Synthetic shape transformation data
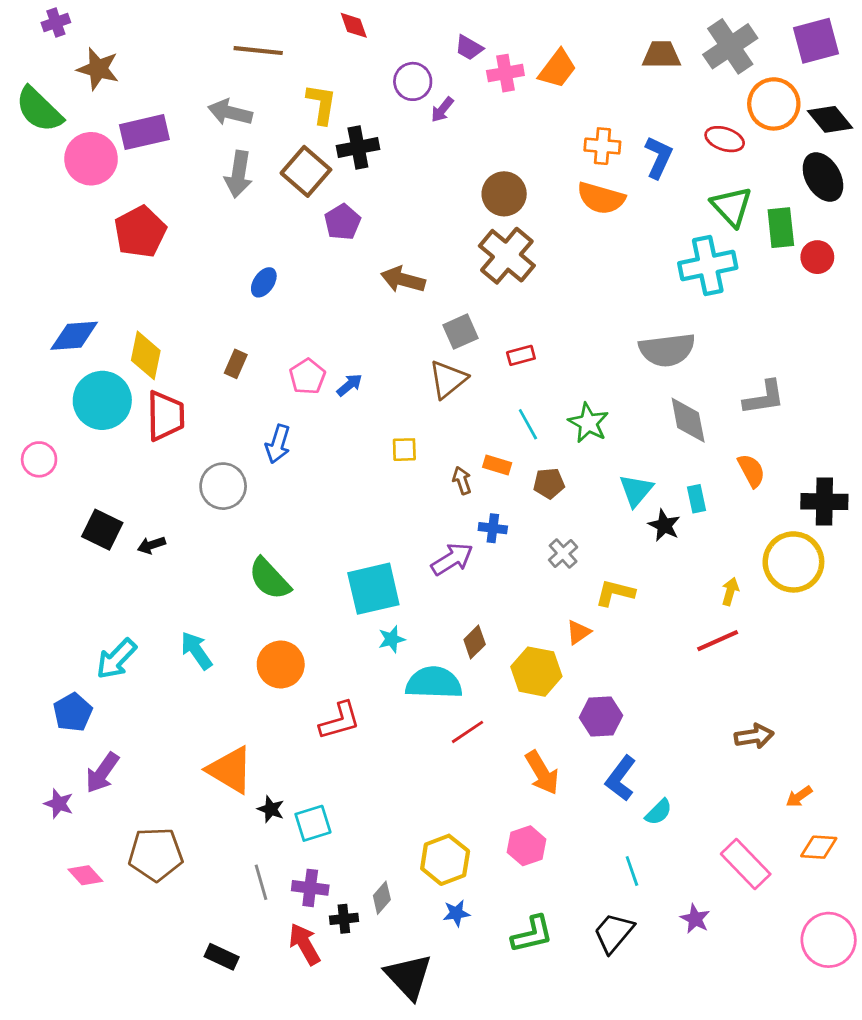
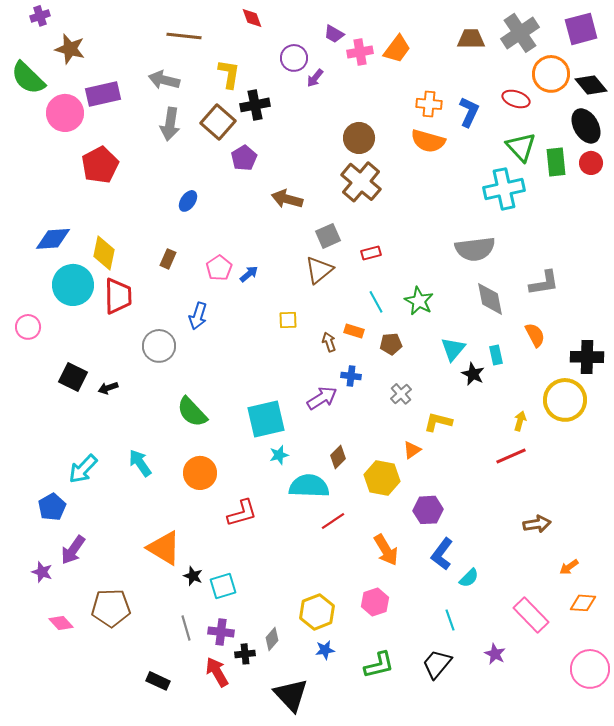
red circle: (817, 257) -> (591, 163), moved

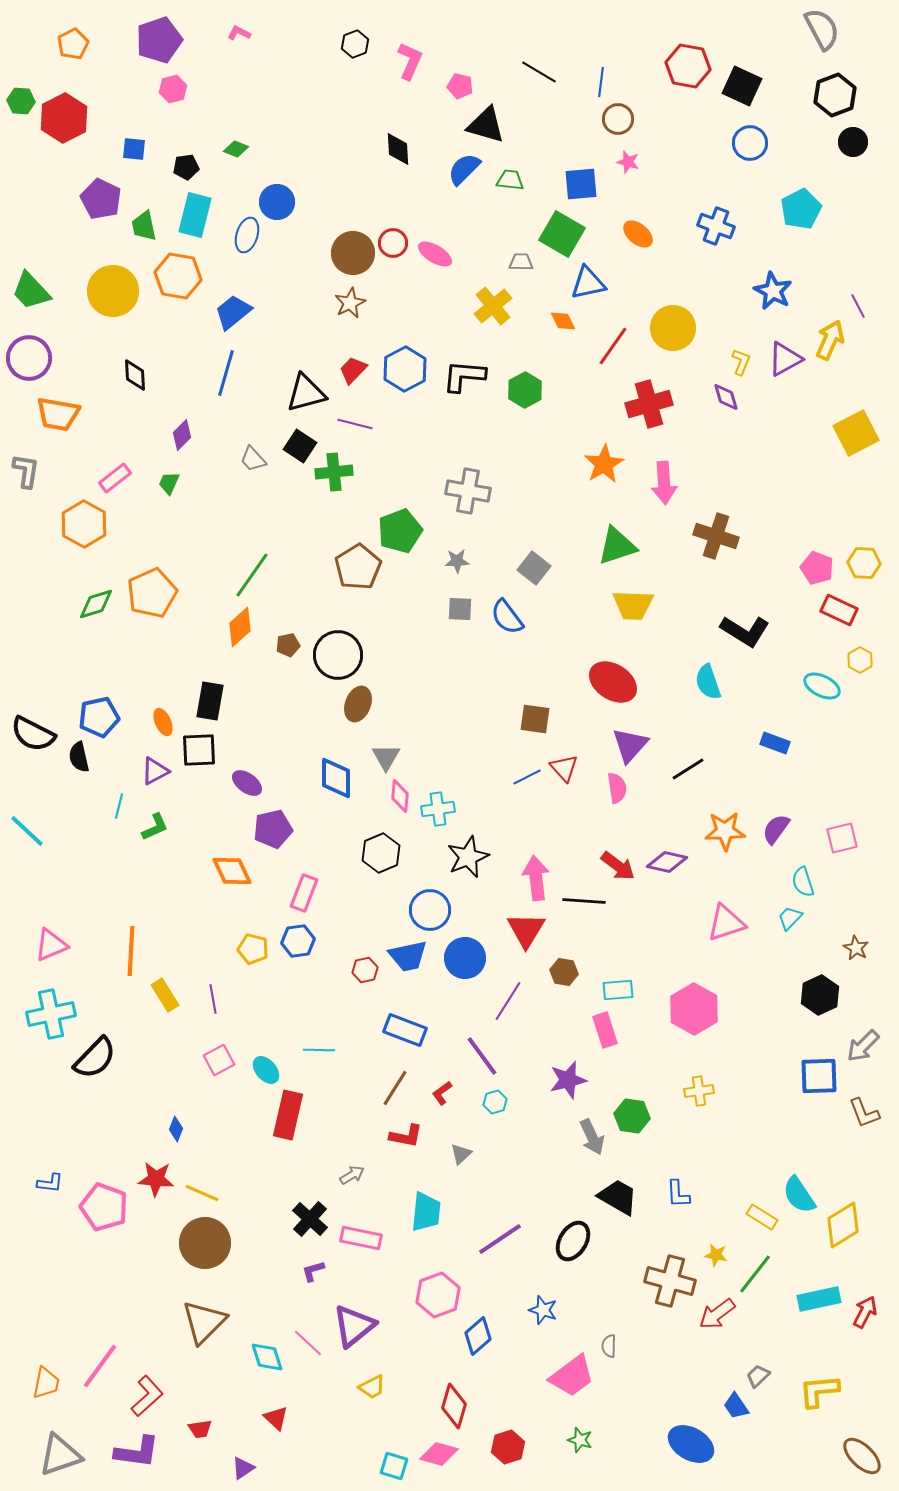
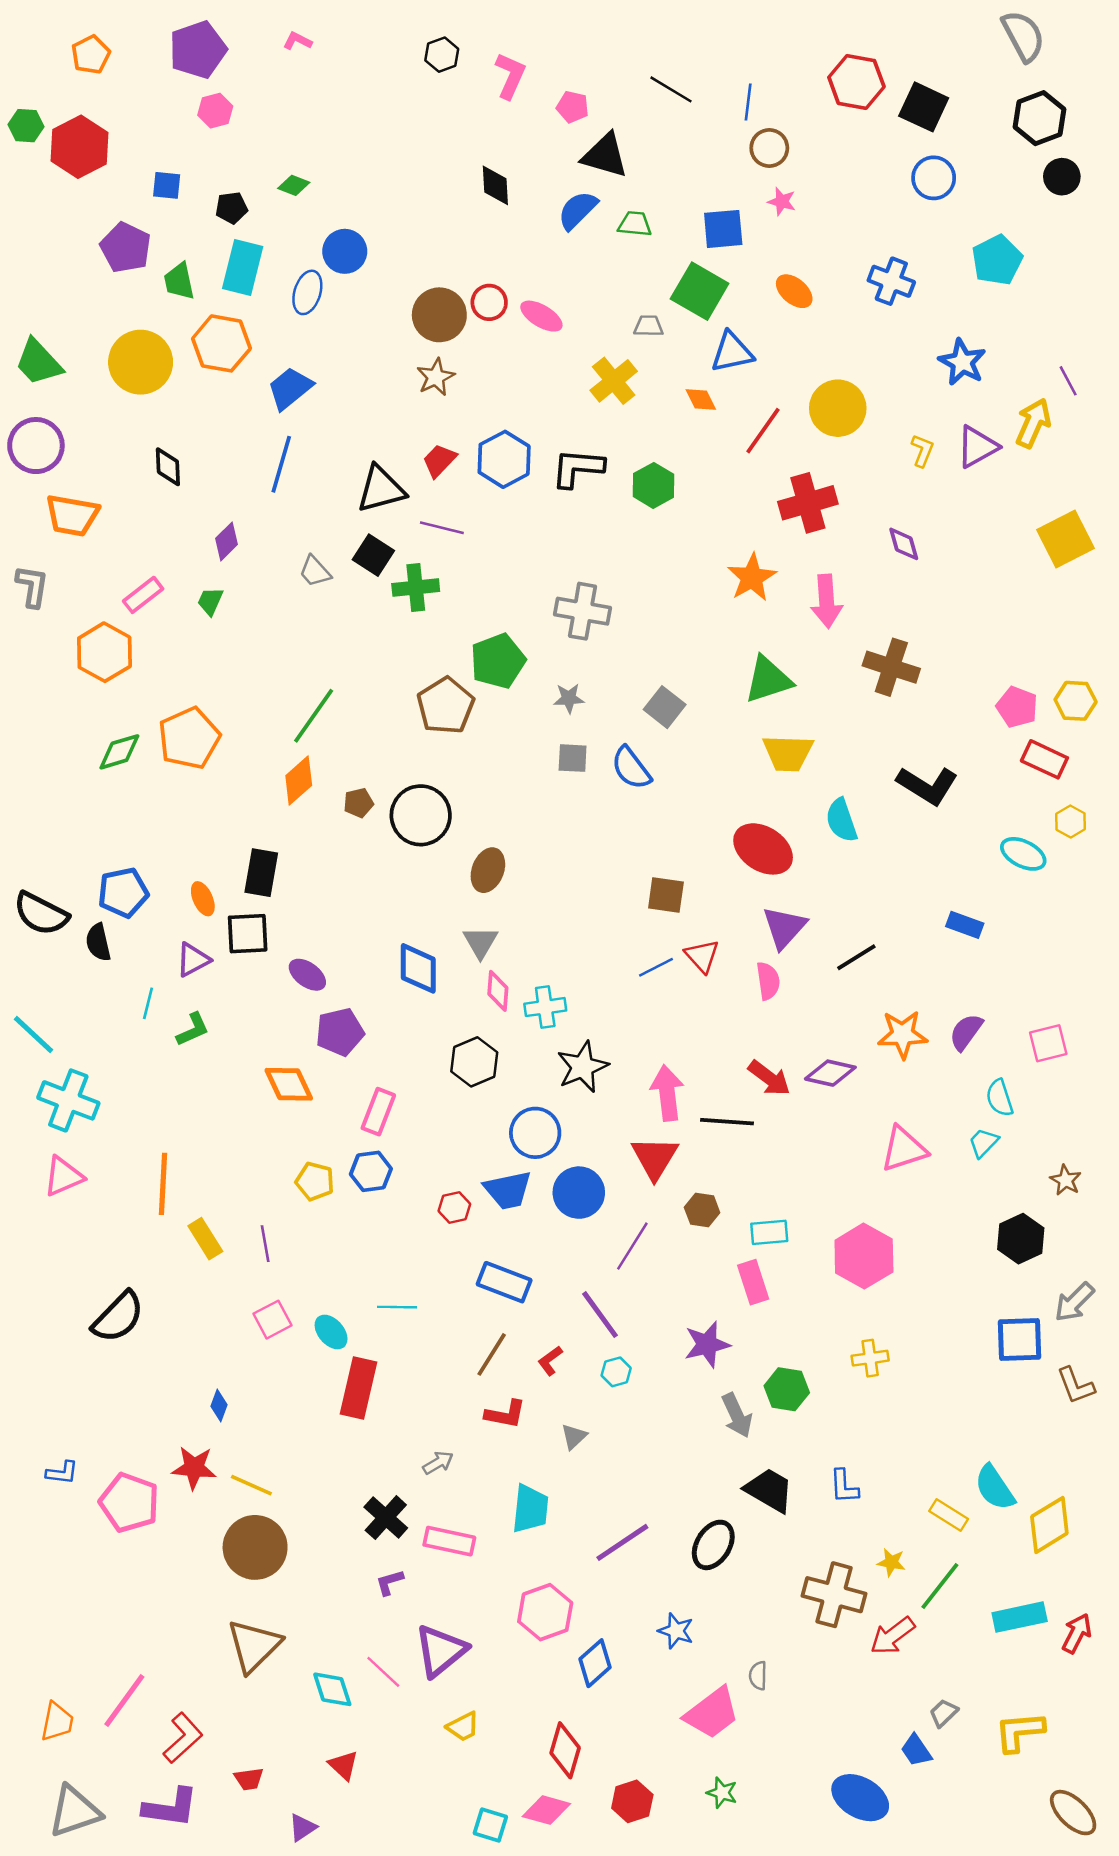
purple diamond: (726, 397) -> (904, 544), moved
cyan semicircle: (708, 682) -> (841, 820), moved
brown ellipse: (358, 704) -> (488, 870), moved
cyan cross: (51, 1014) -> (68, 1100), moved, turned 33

■ ABOUT THIS EXERCISE ■
Beginning at the line that holds "brown ellipse: (358, 704)", reproduce each line of the records above down to and including the last one.

■ THE ANSWER ■
brown ellipse: (358, 704) -> (488, 870), moved
cyan cross: (51, 1014) -> (68, 1100), moved, turned 33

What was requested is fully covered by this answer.